Where the listing shows an image, skip it and output all other material unchanged.
Data Block Start
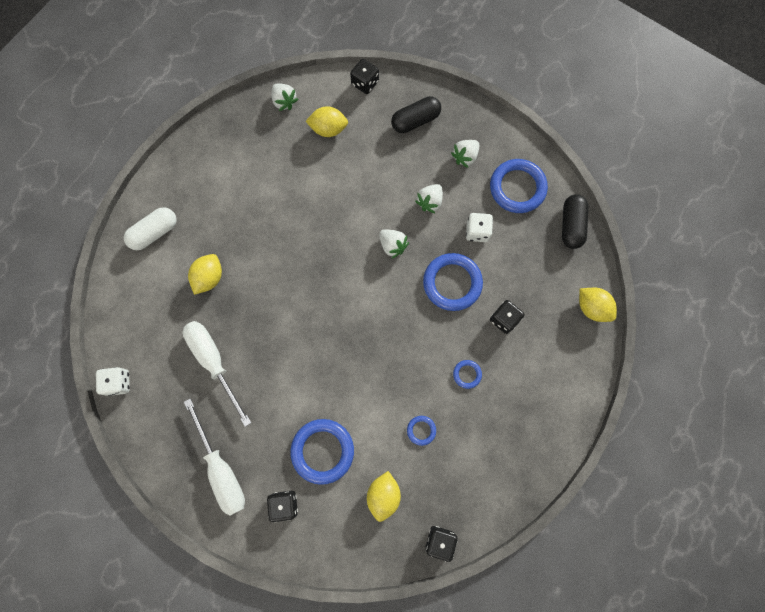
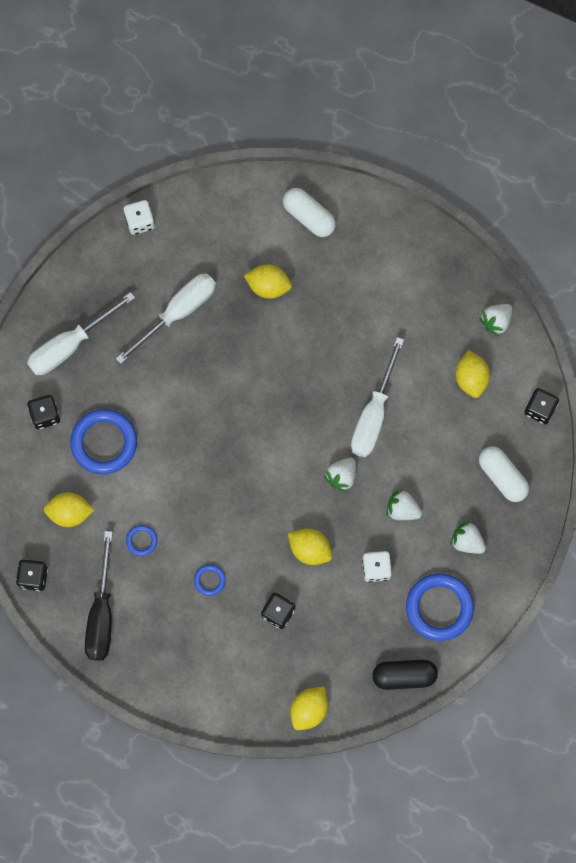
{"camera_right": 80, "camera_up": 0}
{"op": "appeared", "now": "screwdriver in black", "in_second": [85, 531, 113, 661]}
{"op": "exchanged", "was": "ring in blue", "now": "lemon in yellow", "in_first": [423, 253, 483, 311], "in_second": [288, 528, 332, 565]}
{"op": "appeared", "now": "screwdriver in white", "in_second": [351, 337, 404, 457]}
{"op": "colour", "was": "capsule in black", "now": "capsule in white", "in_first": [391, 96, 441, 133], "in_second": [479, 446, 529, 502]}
Data Block End
* Exercise result *
{"camera_right": 80, "camera_up": 0}
{"op": "appeared", "now": "screwdriver in black", "in_second": [85, 531, 113, 661]}
{"op": "exchanged", "was": "ring in blue", "now": "lemon in yellow", "in_first": [423, 253, 483, 311], "in_second": [288, 528, 332, 565]}
{"op": "appeared", "now": "screwdriver in white", "in_second": [351, 337, 404, 457]}
{"op": "colour", "was": "capsule in black", "now": "capsule in white", "in_first": [391, 96, 441, 133], "in_second": [479, 446, 529, 502]}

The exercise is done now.